Task objective → Every line with "KEYS" in it must be copied from the data.

Source data →

######

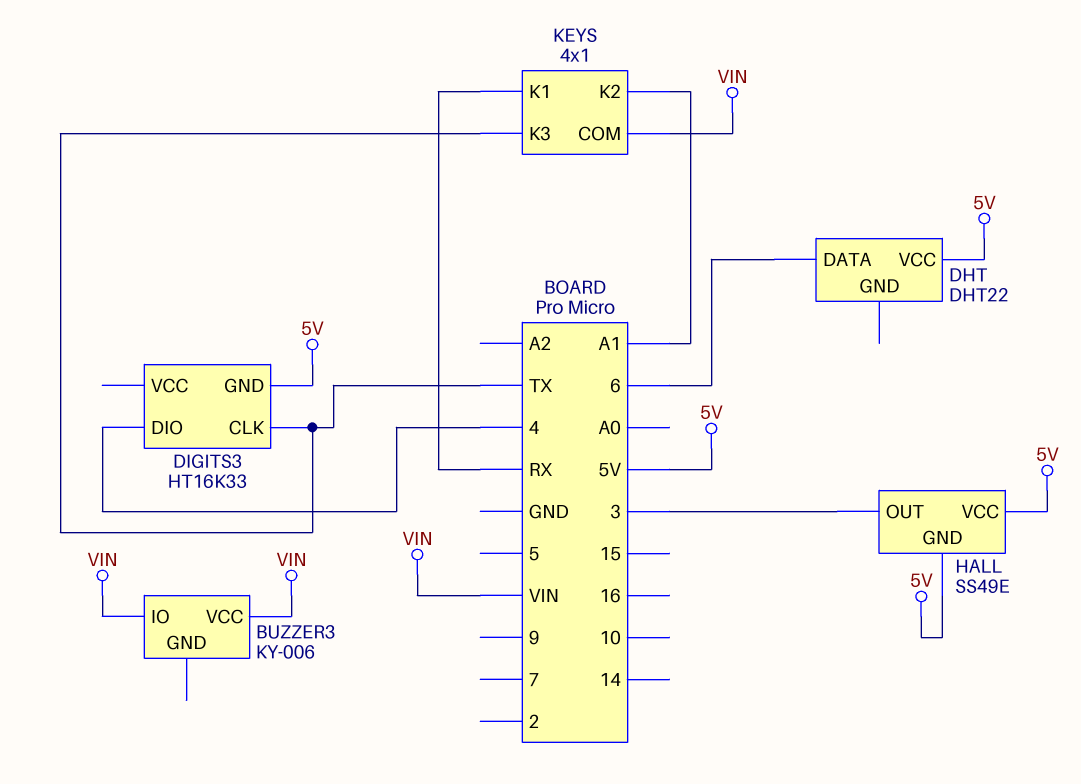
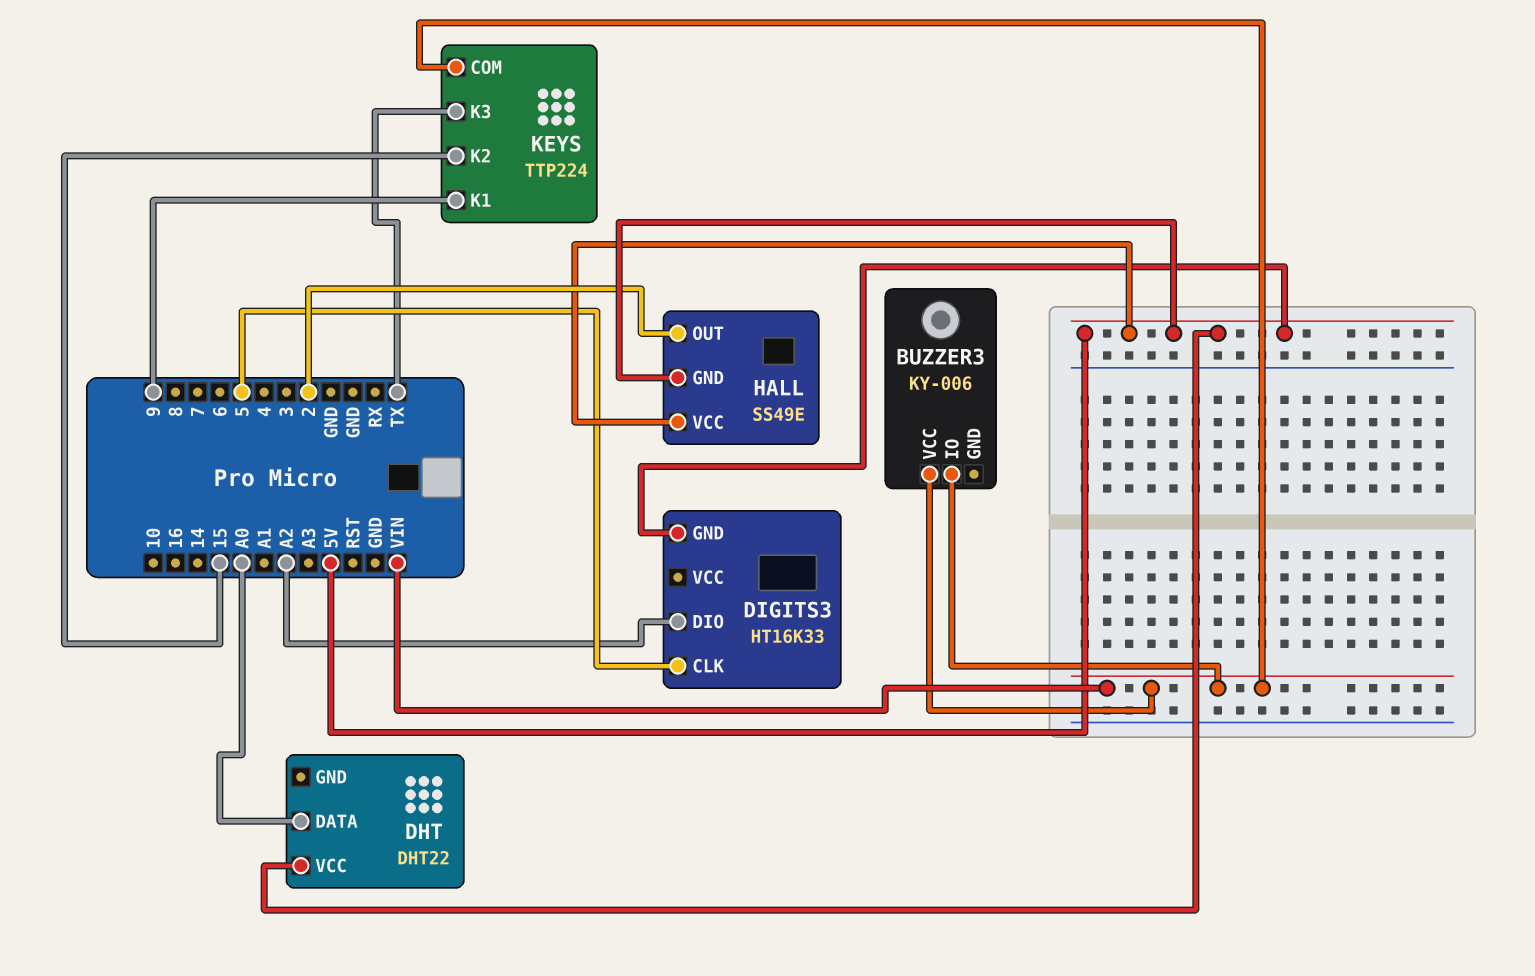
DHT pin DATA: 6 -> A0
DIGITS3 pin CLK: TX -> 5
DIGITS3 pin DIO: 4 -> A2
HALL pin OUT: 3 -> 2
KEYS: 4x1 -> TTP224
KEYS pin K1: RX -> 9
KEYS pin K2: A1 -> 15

######

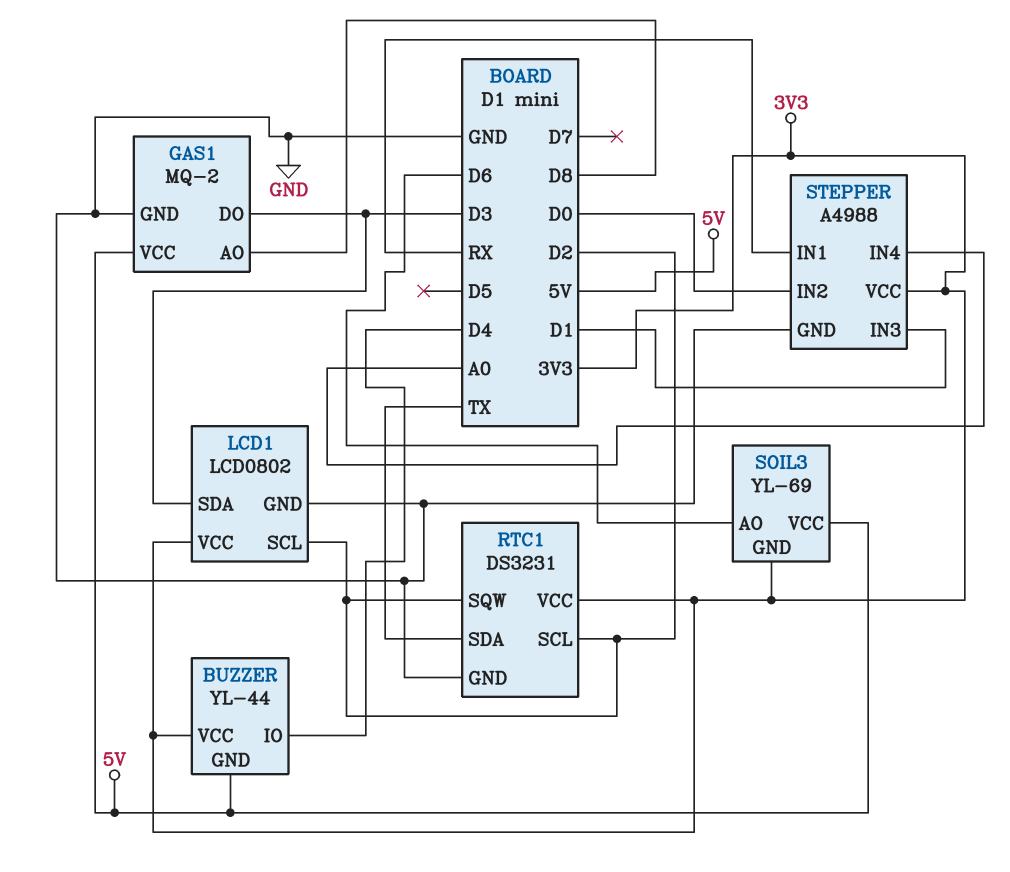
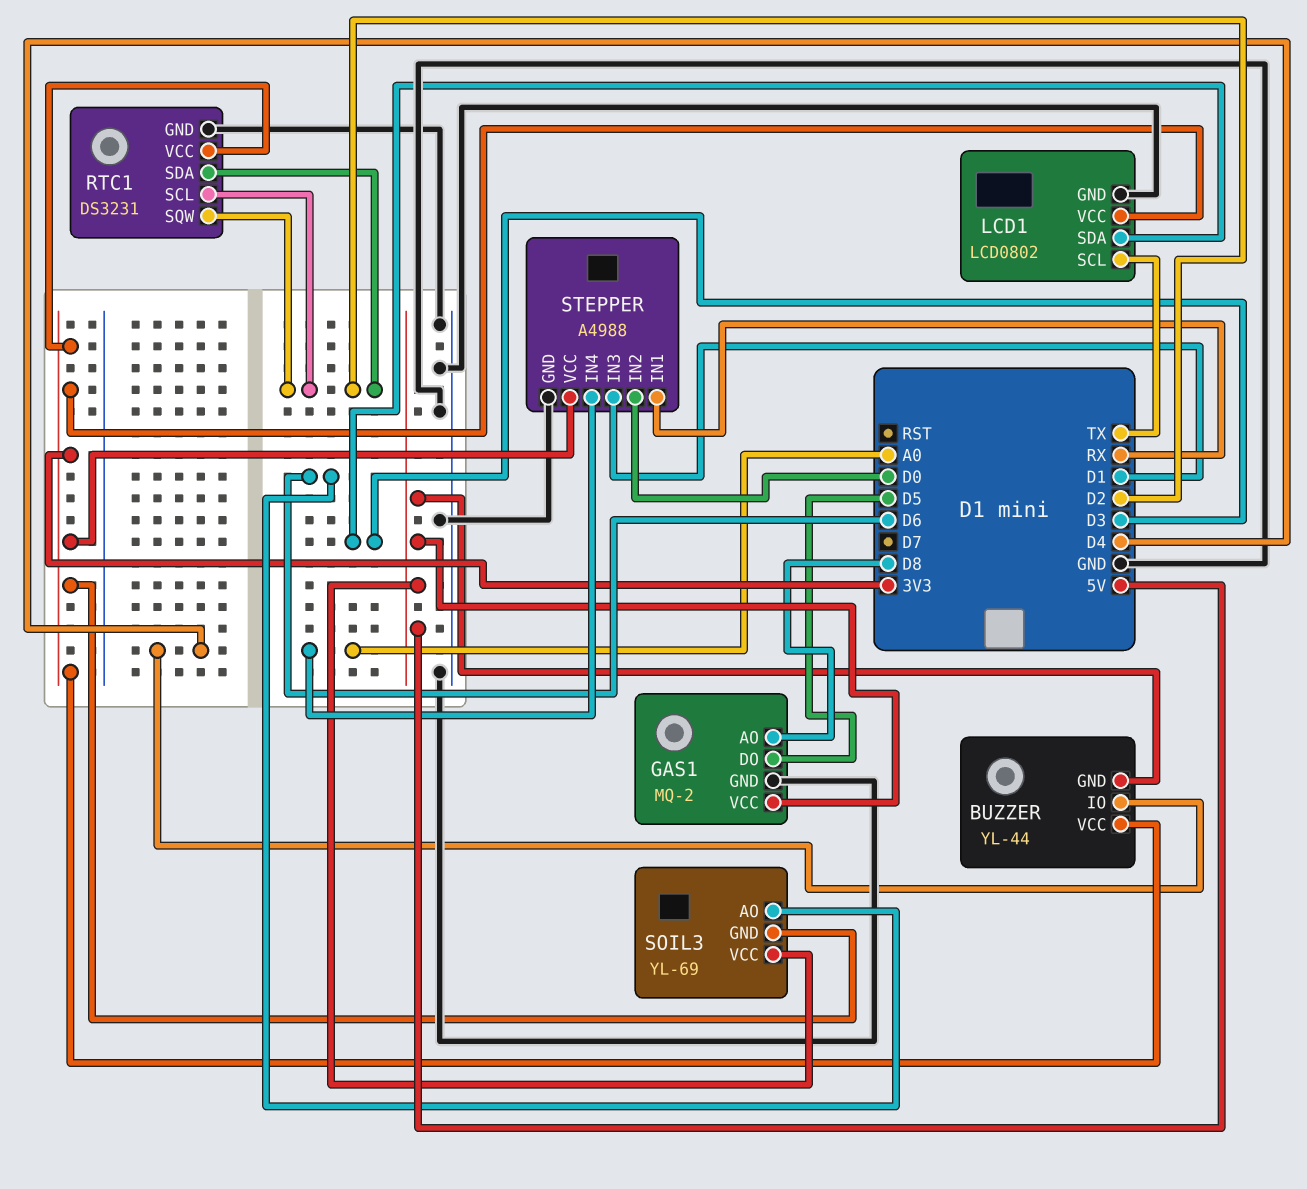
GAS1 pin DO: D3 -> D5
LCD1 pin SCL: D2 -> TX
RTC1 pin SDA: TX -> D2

######

Output of the task →
KEYS: 4x1 -> TTP224
KEYS pin K1: RX -> 9
KEYS pin K2: A1 -> 15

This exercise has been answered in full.